Assignment: Look through the data below and output, unchanged, every line from the one holding "grey 1x1 brick [213,433,271,501]" through the one holding "lime 1x2 plate", inclusive. Skip the pictures.

******************************

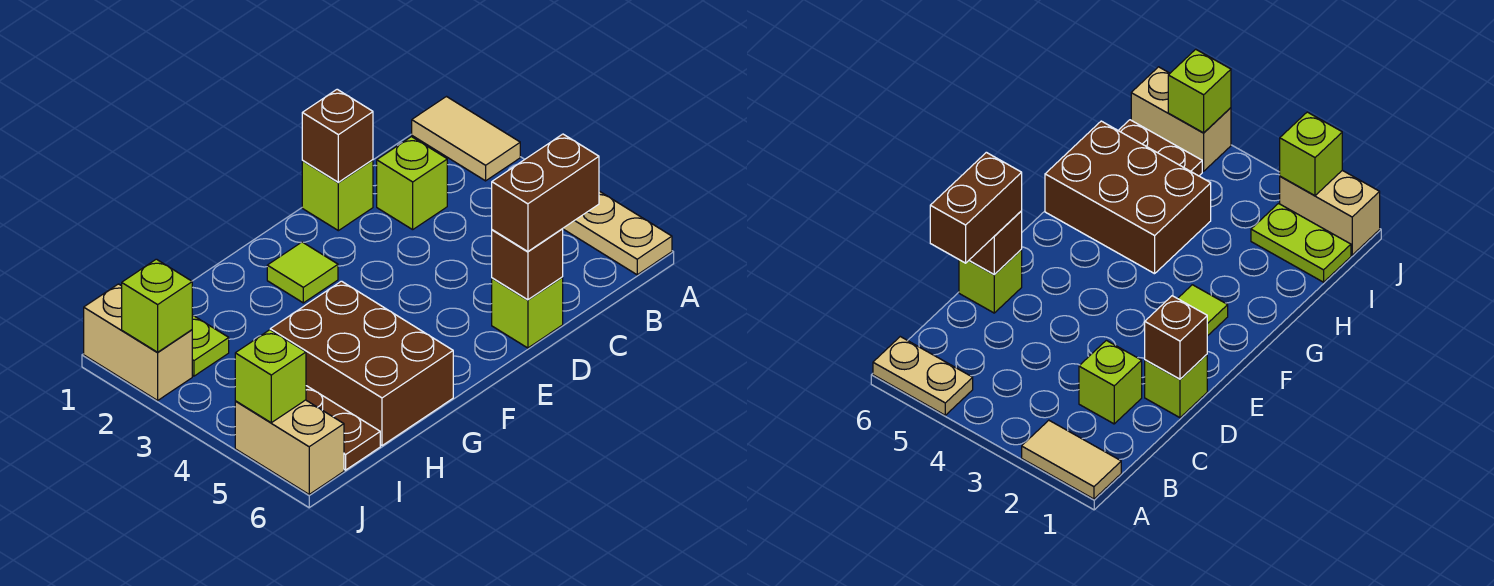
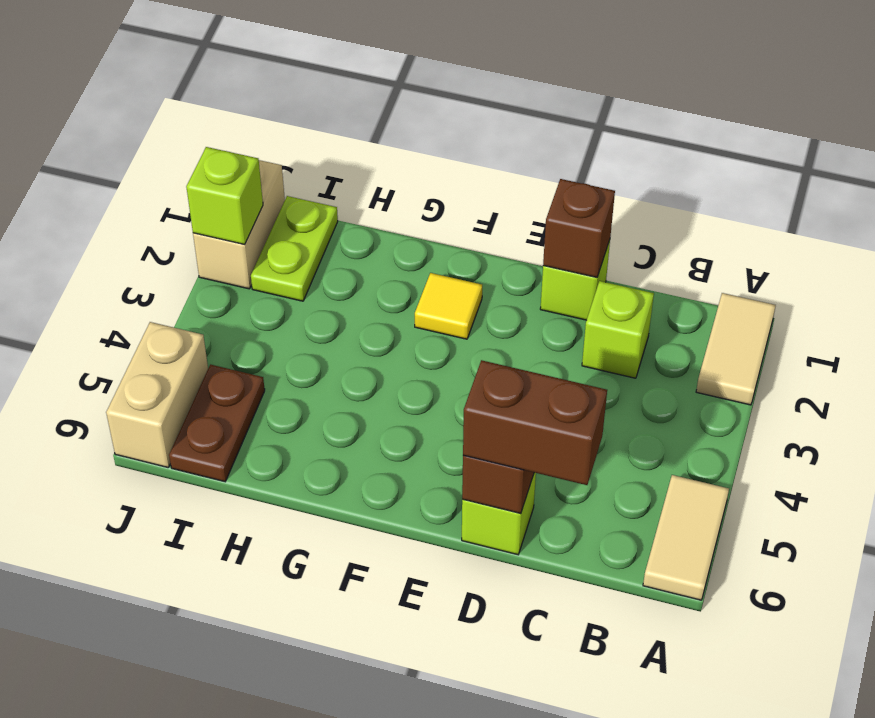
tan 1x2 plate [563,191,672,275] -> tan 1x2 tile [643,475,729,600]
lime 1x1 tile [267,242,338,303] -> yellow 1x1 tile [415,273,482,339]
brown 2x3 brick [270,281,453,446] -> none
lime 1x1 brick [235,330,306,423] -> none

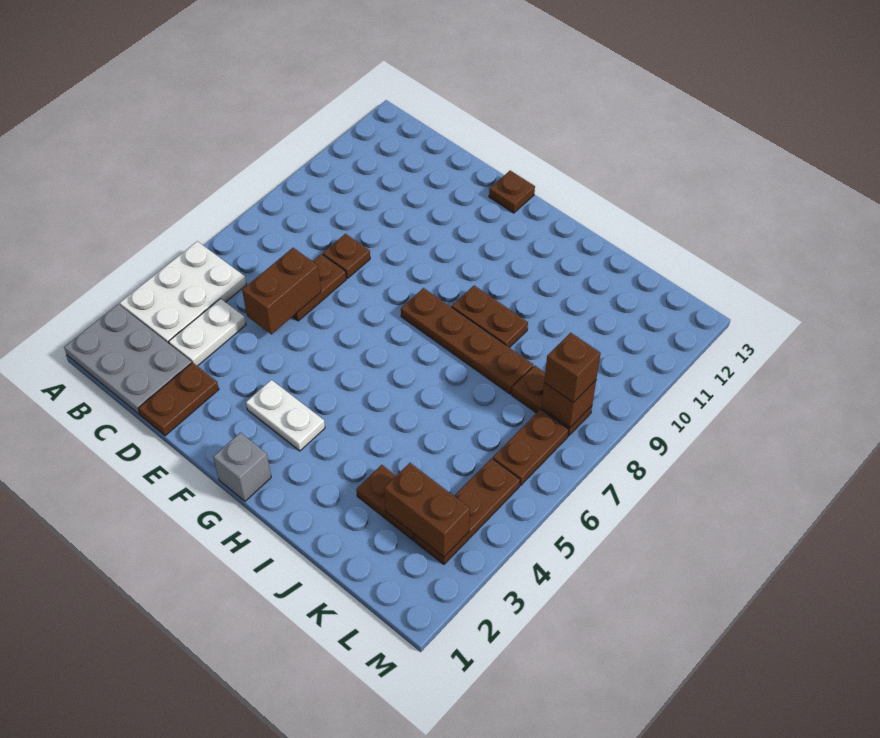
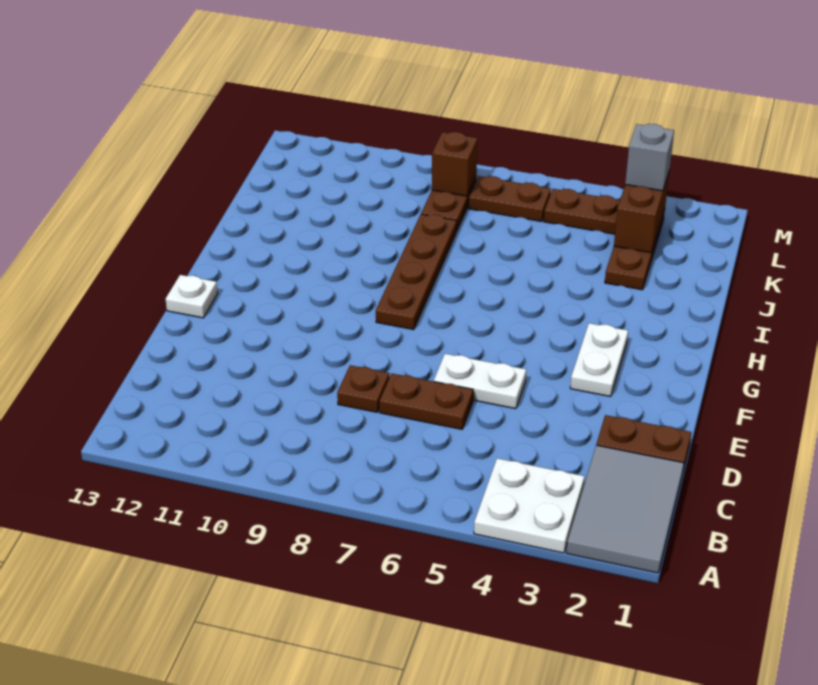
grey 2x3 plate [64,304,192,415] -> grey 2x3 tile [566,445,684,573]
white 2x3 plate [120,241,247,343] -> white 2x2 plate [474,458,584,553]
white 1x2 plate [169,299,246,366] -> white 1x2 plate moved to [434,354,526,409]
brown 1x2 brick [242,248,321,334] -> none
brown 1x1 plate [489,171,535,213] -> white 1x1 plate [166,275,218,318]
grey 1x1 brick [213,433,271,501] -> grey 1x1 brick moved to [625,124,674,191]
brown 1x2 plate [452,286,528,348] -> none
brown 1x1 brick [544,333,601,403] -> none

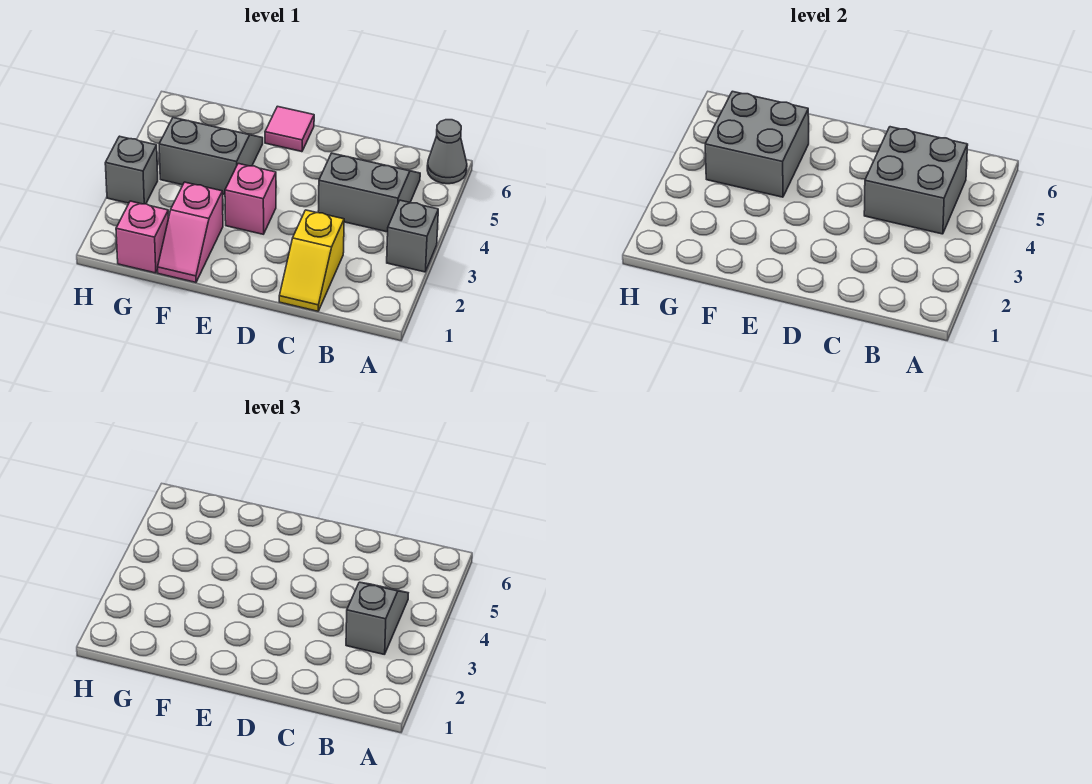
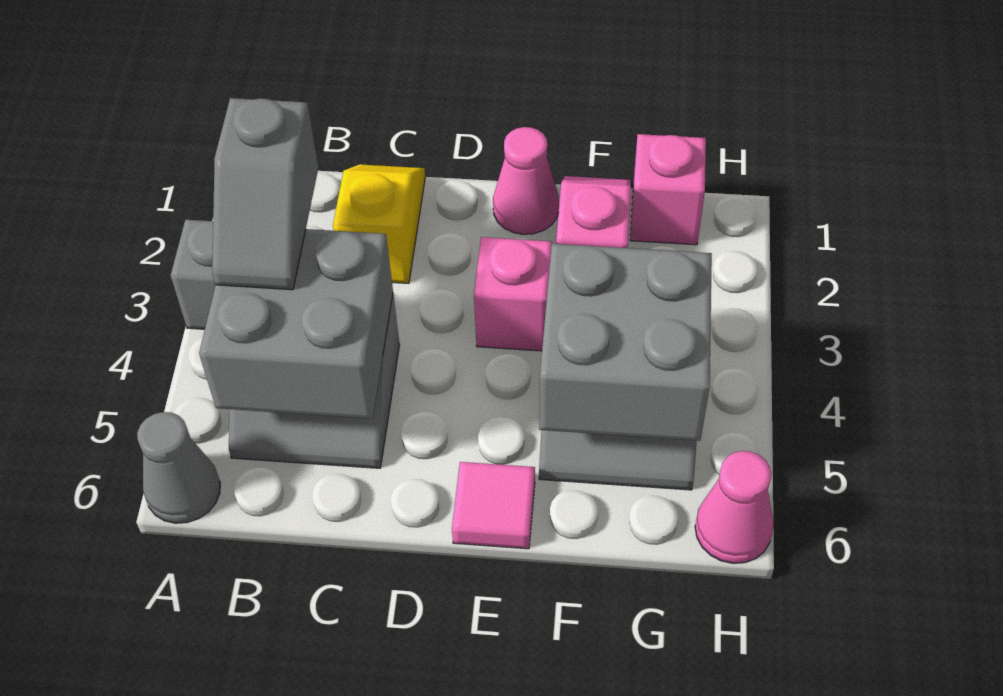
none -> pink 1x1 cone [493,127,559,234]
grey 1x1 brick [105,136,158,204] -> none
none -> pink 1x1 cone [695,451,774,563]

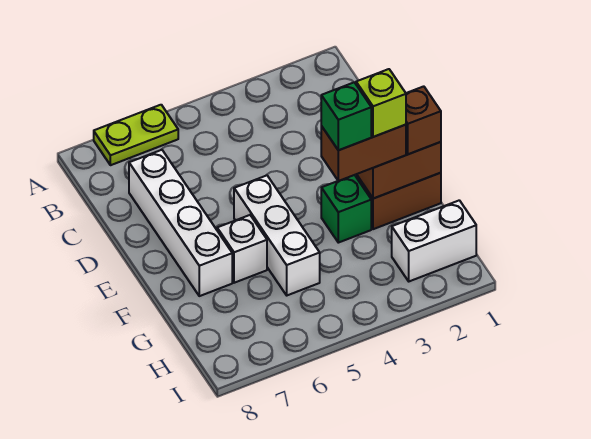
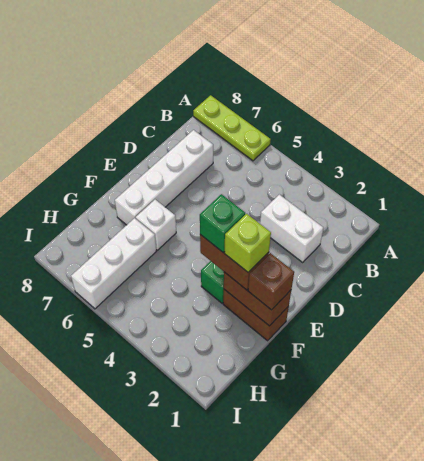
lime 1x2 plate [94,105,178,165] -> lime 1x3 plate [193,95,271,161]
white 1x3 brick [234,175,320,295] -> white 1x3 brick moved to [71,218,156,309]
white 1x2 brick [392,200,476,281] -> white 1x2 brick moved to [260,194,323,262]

******************************

Answer for this exercise:
grey 1x1 brick [213,433,271,501] -> grey 1x1 brick moved to [625,124,674,191]
brown 1x2 plate [452,286,528,348] -> none
brown 1x1 brick [544,333,601,403] -> none

none -> pink 1x1 cone [493,127,559,234]
grey 1x1 brick [105,136,158,204] -> none
none -> pink 1x1 cone [695,451,774,563]

lime 1x2 plate [94,105,178,165] -> lime 1x3 plate [193,95,271,161]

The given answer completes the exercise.